What you will do: Output each record exactly as given. Leave out every picture.
*****
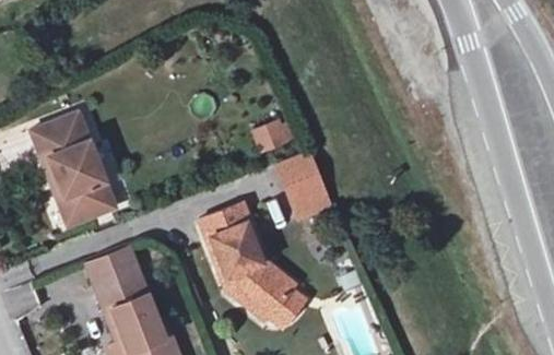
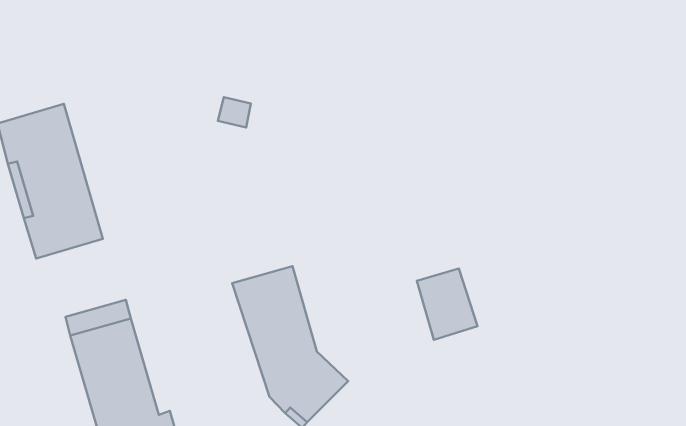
building: [246,118,292,157] -> none
building: [280,157,326,210] -> [417,269,478,340]

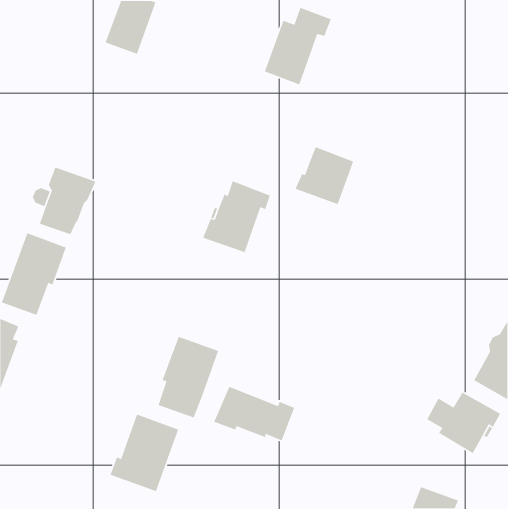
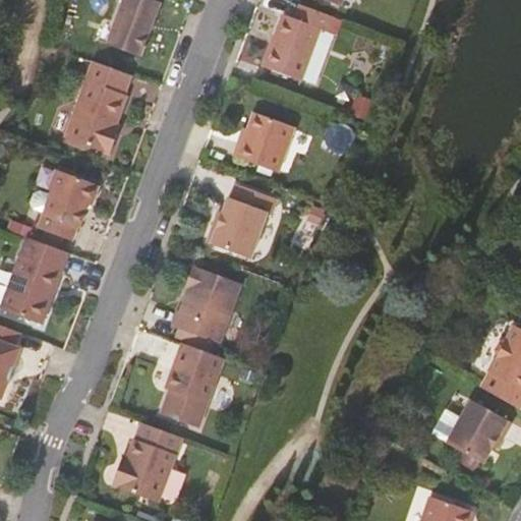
building: none -> [65,61,131,155]
building: [294,146,354,205] -> [233,112,294,172]
building: none -> [168,265,237,342]
building: [213,386,295,442] -> none

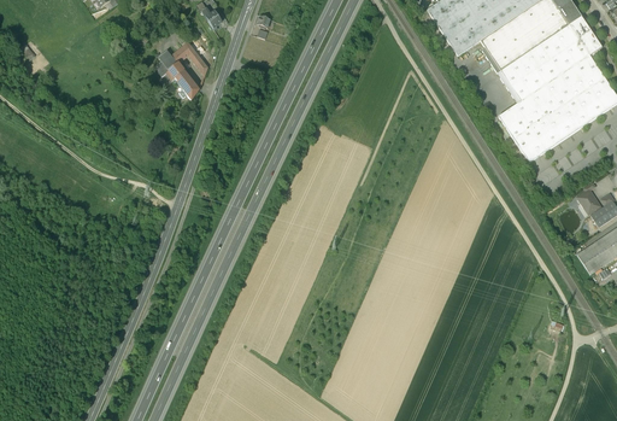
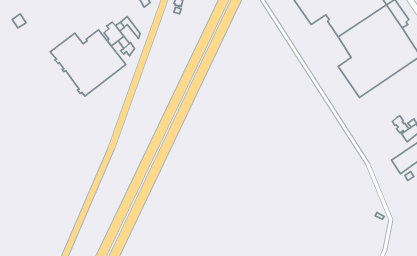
building: none -> [50,30,126,96]

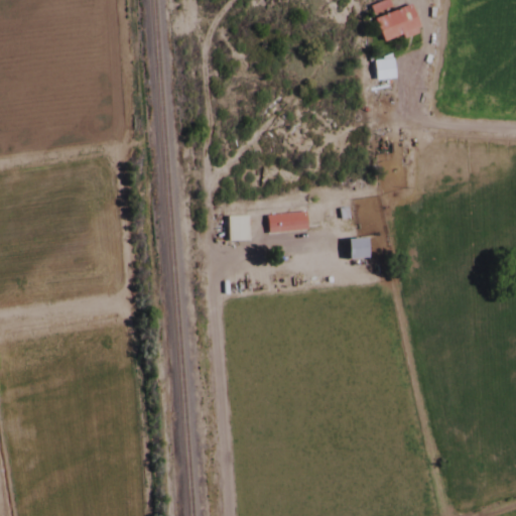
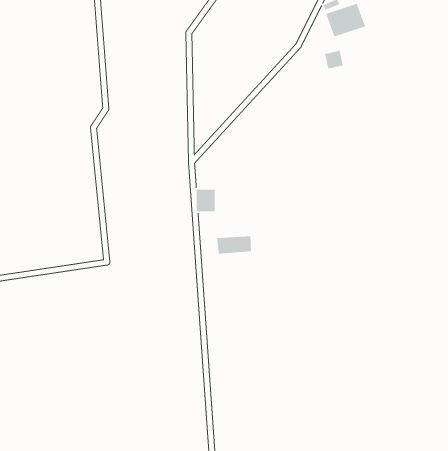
building: [269,211,309,232] -> [216,236,252,254]
building: [349,237,368,257] -> none

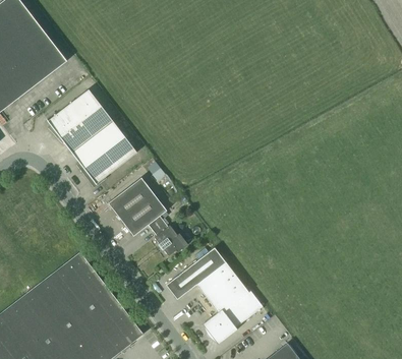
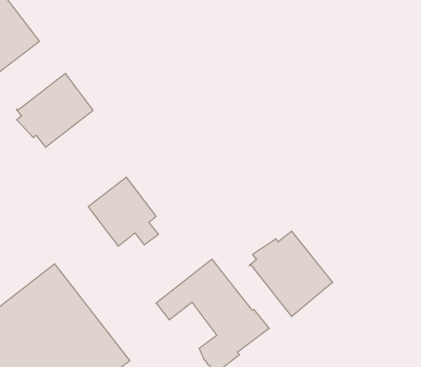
building: [71,120,136,187] -> none
building: none -> [249,231,333,316]
building: [154,225,195,255] -> none

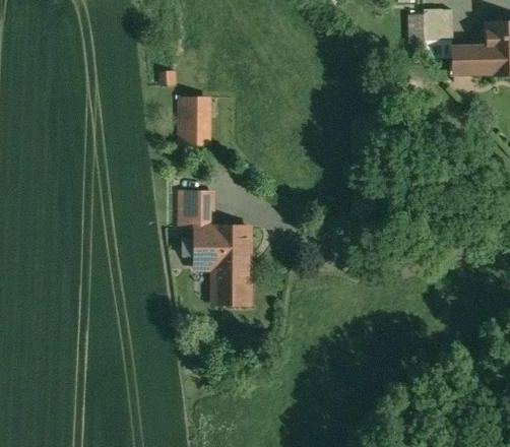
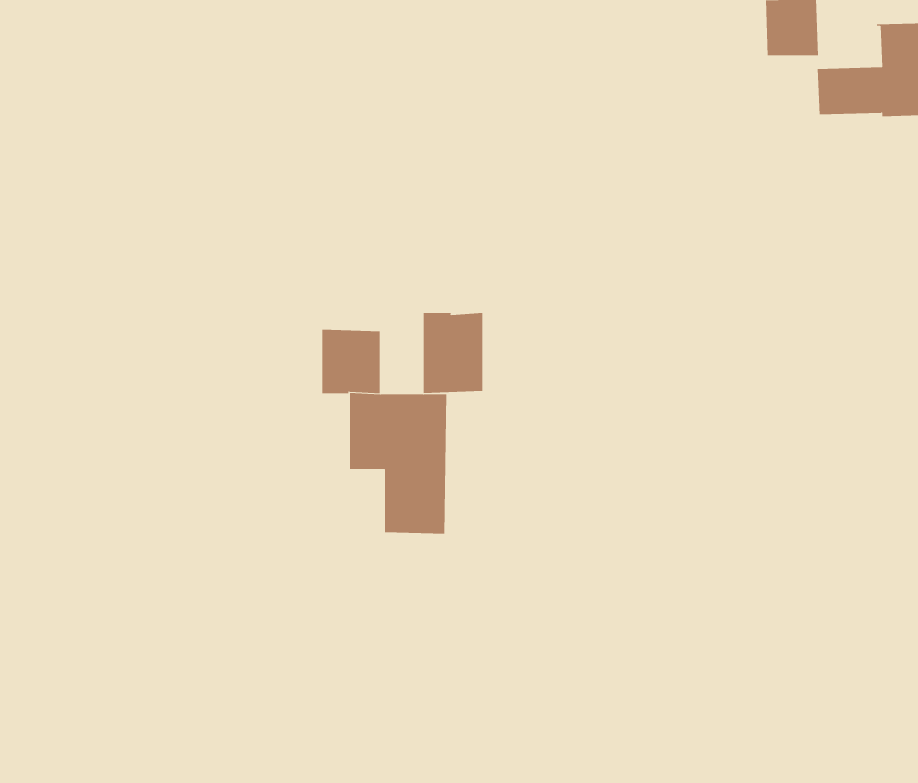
building: [179,95,213,144] -> none
building: none -> [423,312,483,394]

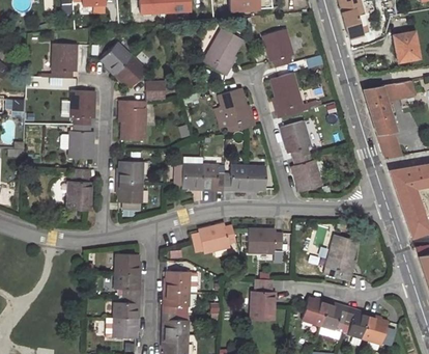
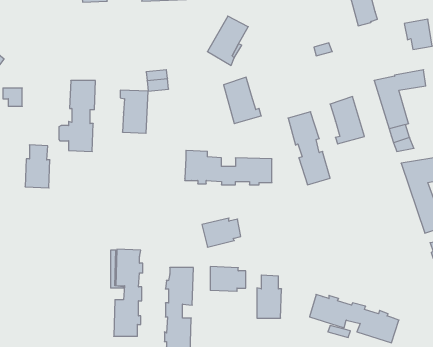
building: [263,29,292,66] -> none
building: [101,43,145,87] -> none
building: [52,44,77,78] -> none
building: [270,72,304,117] -> [330,97,364,144]
building: [116,161,143,202] -> none
building: [67,168,91,210] -> [25,145,50,188]
building: [248,228,282,252] -> [210,267,246,291]
building: [324,235,356,280] -> none

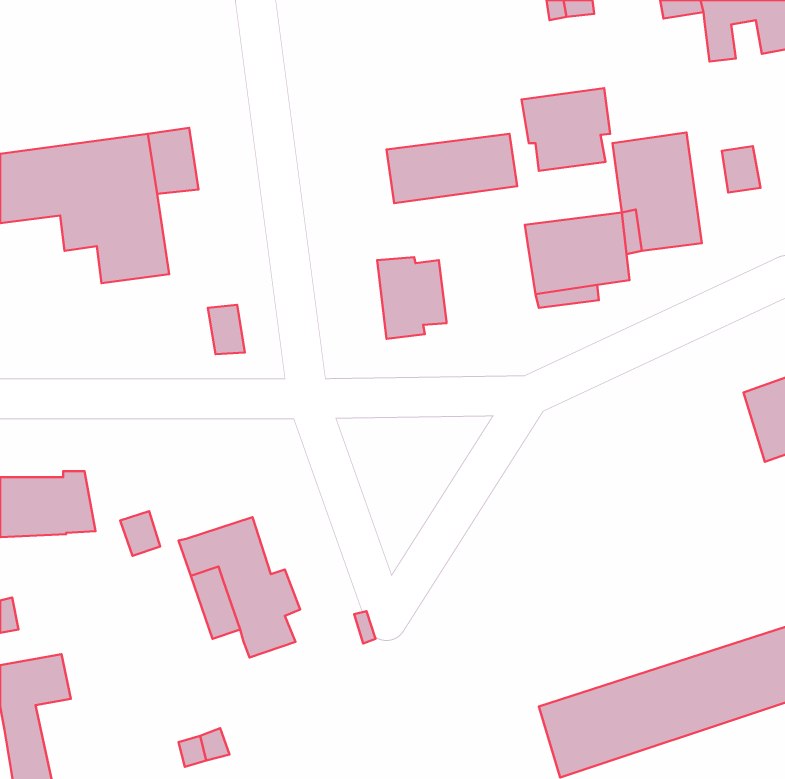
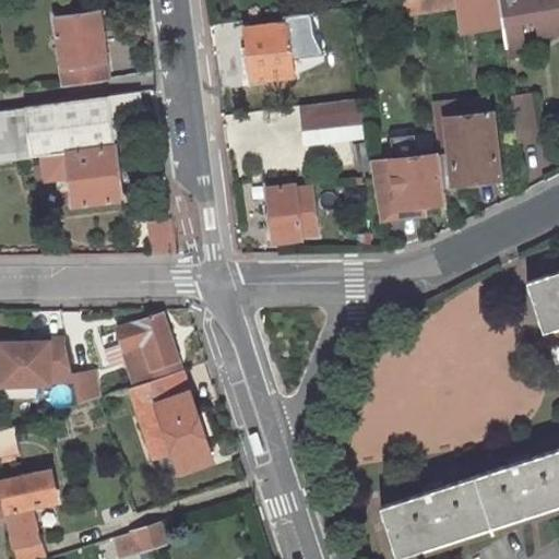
building: none -> [56,16,109,88]
building: none -> [247,26,311,82]
building: [521,88,610,171] -> none
building: none -> [115,319,180,388]

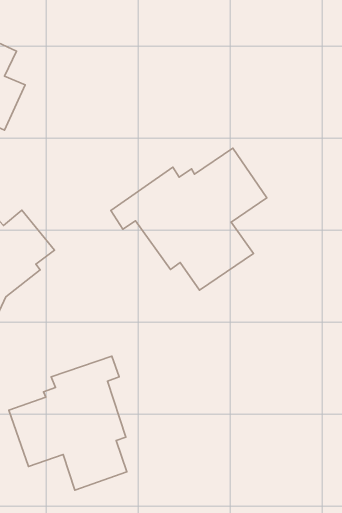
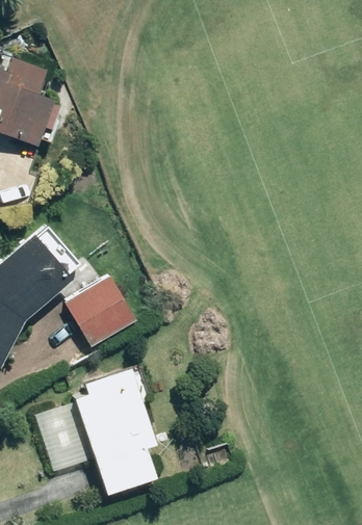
building: [111,148,267,290] -> none
building: none -> [67,273,144,348]

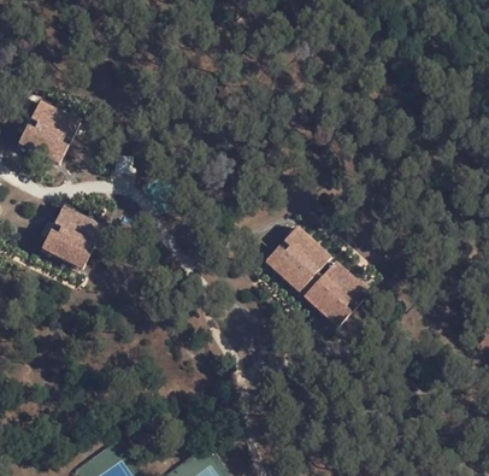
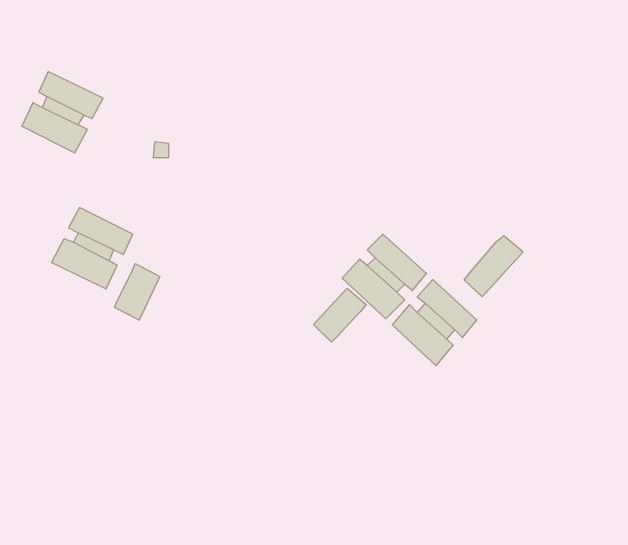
building: none -> [464,236,523,297]
building: none -> [114,264,160,320]
building: none -> [314,288,366,342]

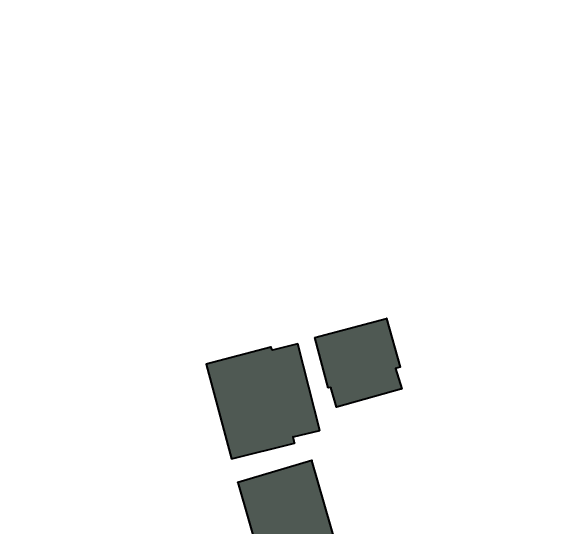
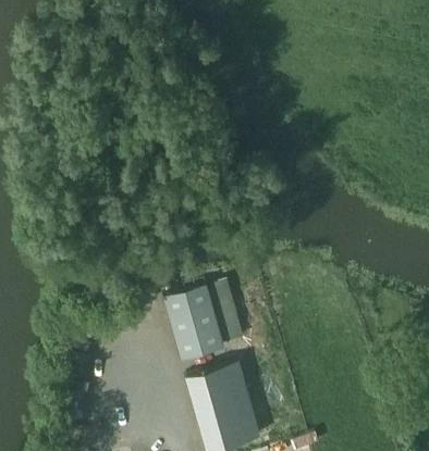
building: [315,318,402,407] -> none

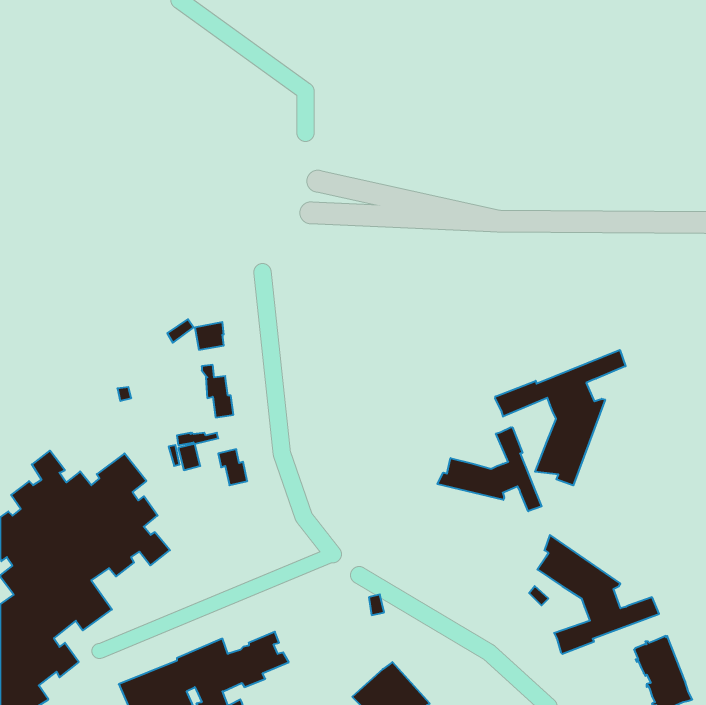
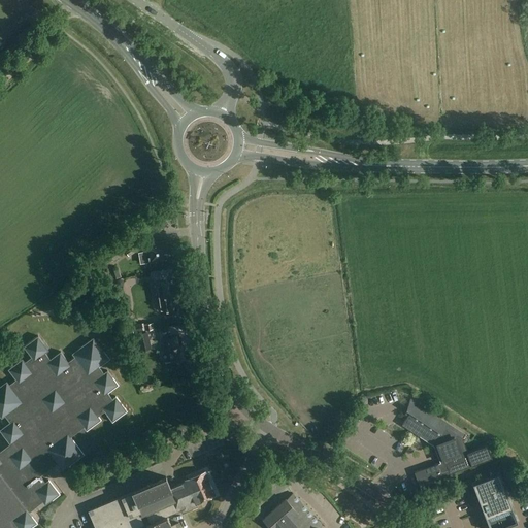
building: [495,350,626,485] -> none
building: [437,427,542,511] -> none

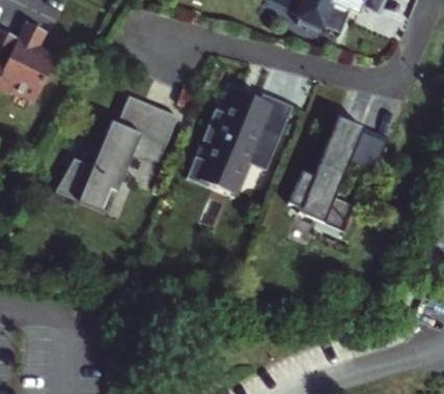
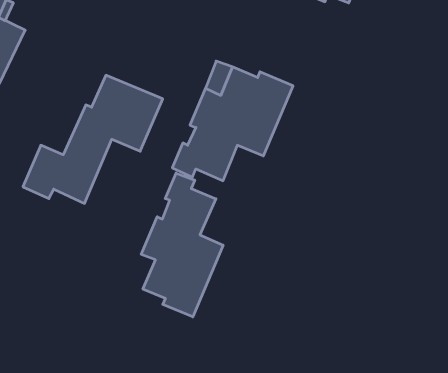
building: [287,120,366,236] -> none
building: none -> [141,173,223,317]

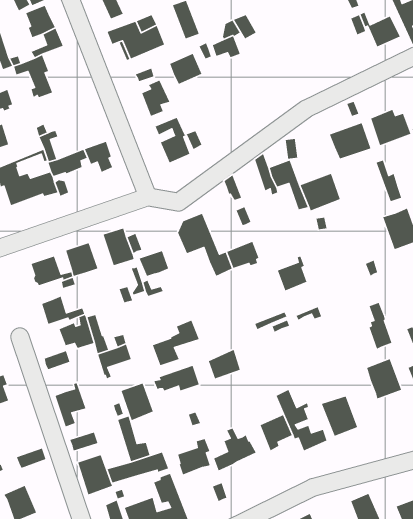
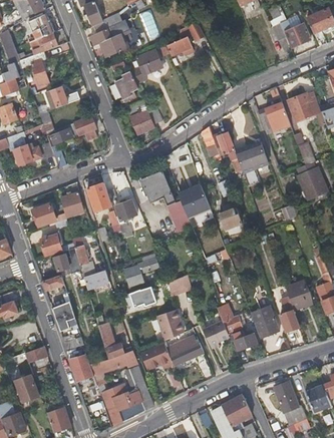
building: none -> [47,86,79,109]
building: [368,302,392,350] -> [281,297,299,333]
building: [120,383,154,421] -> [159,310,185,339]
*****
Solution for this problem:
building: [246,118,292,157] -> none
building: [280,157,326,210] -> [417,269,478,340]

building: none -> [65,61,131,155]
building: [294,146,354,205] -> [233,112,294,172]
building: none -> [168,265,237,342]
building: [213,386,295,442] -> none

building: none -> [50,30,126,96]

building: [269,211,309,232] -> [216,236,252,254]
building: [349,237,368,257] -> none

building: [71,120,136,187] -> none
building: none -> [249,231,333,316]
building: [154,225,195,255] -> none

building: [179,95,213,144] -> none
building: none -> [423,312,483,394]

building: [263,29,292,66] -> none
building: [101,43,145,87] -> none
building: [52,44,77,78] -> none
building: [270,72,304,117] -> [330,97,364,144]
building: [116,161,143,202] -> none
building: [67,168,91,210] -> [25,145,50,188]
building: [248,228,282,252] -> [210,267,246,291]
building: [324,235,356,280] -> none

building: none -> [56,16,109,88]
building: none -> [247,26,311,82]
building: [521,88,610,171] -> none
building: none -> [115,319,180,388]

building: [111,148,267,290] -> none
building: none -> [67,273,144,348]

building: none -> [464,236,523,297]
building: none -> [114,264,160,320]
building: none -> [314,288,366,342]

building: [315,318,402,407] -> none

building: [495,350,626,485] -> none
building: [437,427,542,511] -> none

building: [287,120,366,236] -> none
building: none -> [141,173,223,317]

building: none -> [47,86,79,109]
building: [368,302,392,350] -> [281,297,299,333]
building: [120,383,154,421] -> [159,310,185,339]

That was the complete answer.